Reproduce, exactly and in full, only the lines below from the one containing "(305, 475) = (550, 510): black dice -> none" through the one containing "(608, 259) = (539, 161): brown".

○ ○ ○

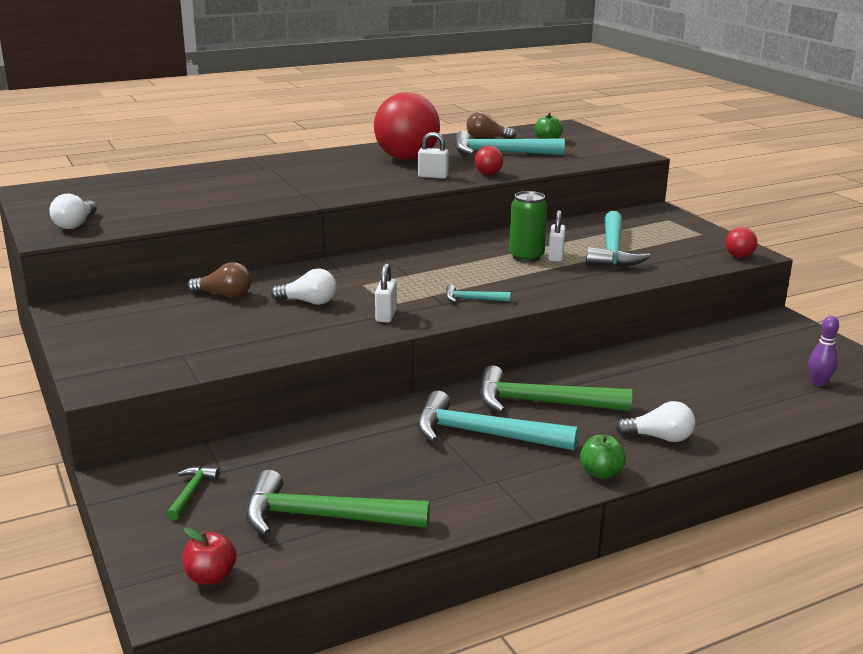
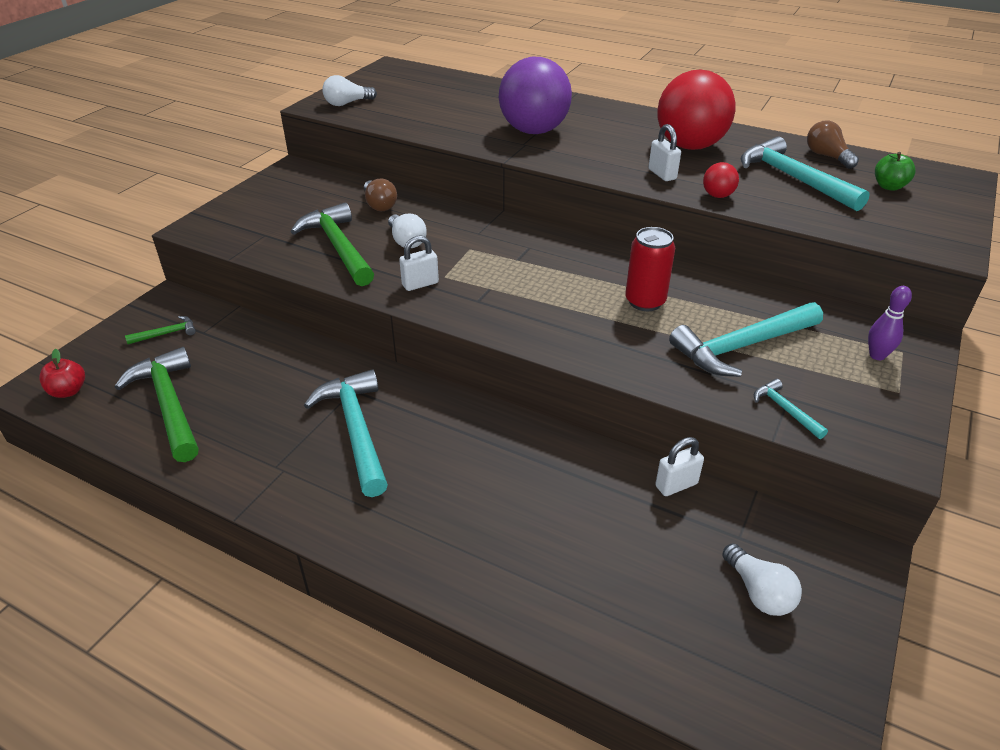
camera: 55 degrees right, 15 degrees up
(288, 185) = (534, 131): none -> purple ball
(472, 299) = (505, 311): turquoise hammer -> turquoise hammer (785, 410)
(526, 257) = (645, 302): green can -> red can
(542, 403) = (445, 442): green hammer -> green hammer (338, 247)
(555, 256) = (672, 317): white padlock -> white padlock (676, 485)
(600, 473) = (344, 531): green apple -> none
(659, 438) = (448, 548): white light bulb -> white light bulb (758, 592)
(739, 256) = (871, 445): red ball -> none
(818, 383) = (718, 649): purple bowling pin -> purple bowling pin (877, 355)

○ ○ ○

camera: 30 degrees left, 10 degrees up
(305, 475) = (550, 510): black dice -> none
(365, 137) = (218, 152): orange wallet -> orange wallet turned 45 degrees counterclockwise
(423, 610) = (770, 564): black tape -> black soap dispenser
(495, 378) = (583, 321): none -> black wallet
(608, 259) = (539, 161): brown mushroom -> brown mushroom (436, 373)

○ ○ ○

## Result of this task
(305, 475) = (550, 510): black dice -> none
(365, 137) = (218, 152): orange wallet -> orange wallet turned 45 degrees counterclockwise
(423, 610) = (770, 564): black tape -> black soap dispenser
(495, 378) = (583, 321): none -> black wallet
(608, 259) = (539, 161): brown mushroom -> brown mushroom (436, 373)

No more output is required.